# WORK TASK
Transcribe, without any alteration, only the lines that begin at the line containing "(272, 509) = (246, 464): yellow" and run to the last line below.
• • • • •
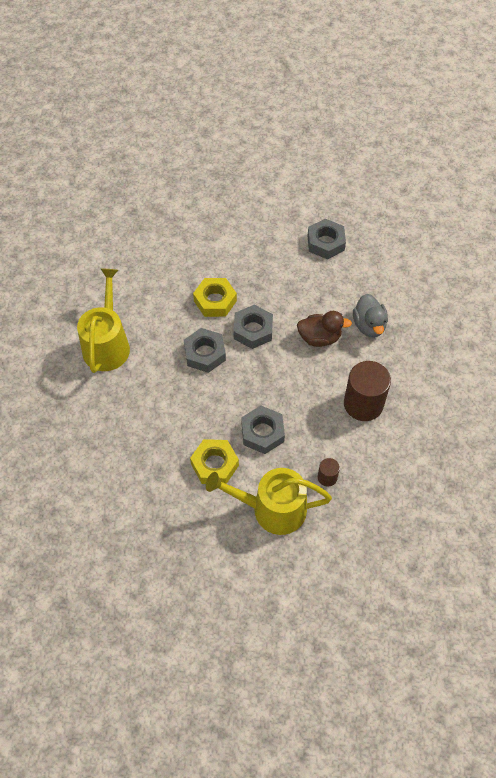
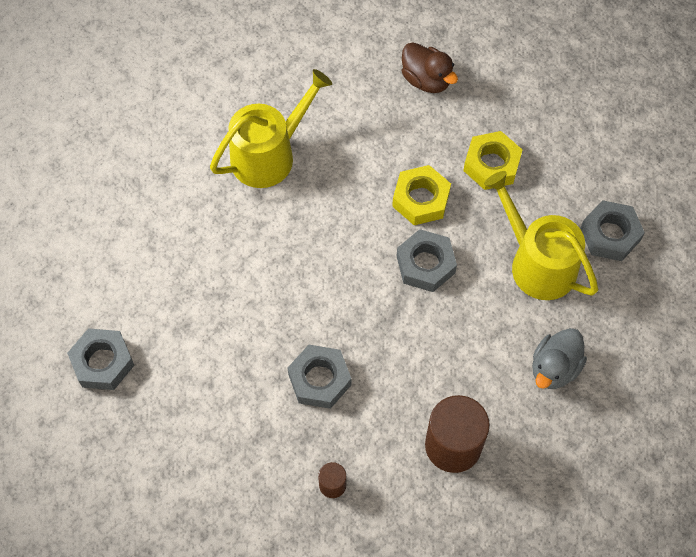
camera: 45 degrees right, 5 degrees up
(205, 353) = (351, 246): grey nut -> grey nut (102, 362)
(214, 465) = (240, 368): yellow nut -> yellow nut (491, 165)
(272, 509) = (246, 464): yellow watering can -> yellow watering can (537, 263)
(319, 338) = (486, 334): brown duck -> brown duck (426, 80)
• • • • •
# OUTPUT FOR THIS EXERCISE
(272, 509) = (246, 464): yellow watering can -> yellow watering can (537, 263)
(319, 338) = (486, 334): brown duck -> brown duck (426, 80)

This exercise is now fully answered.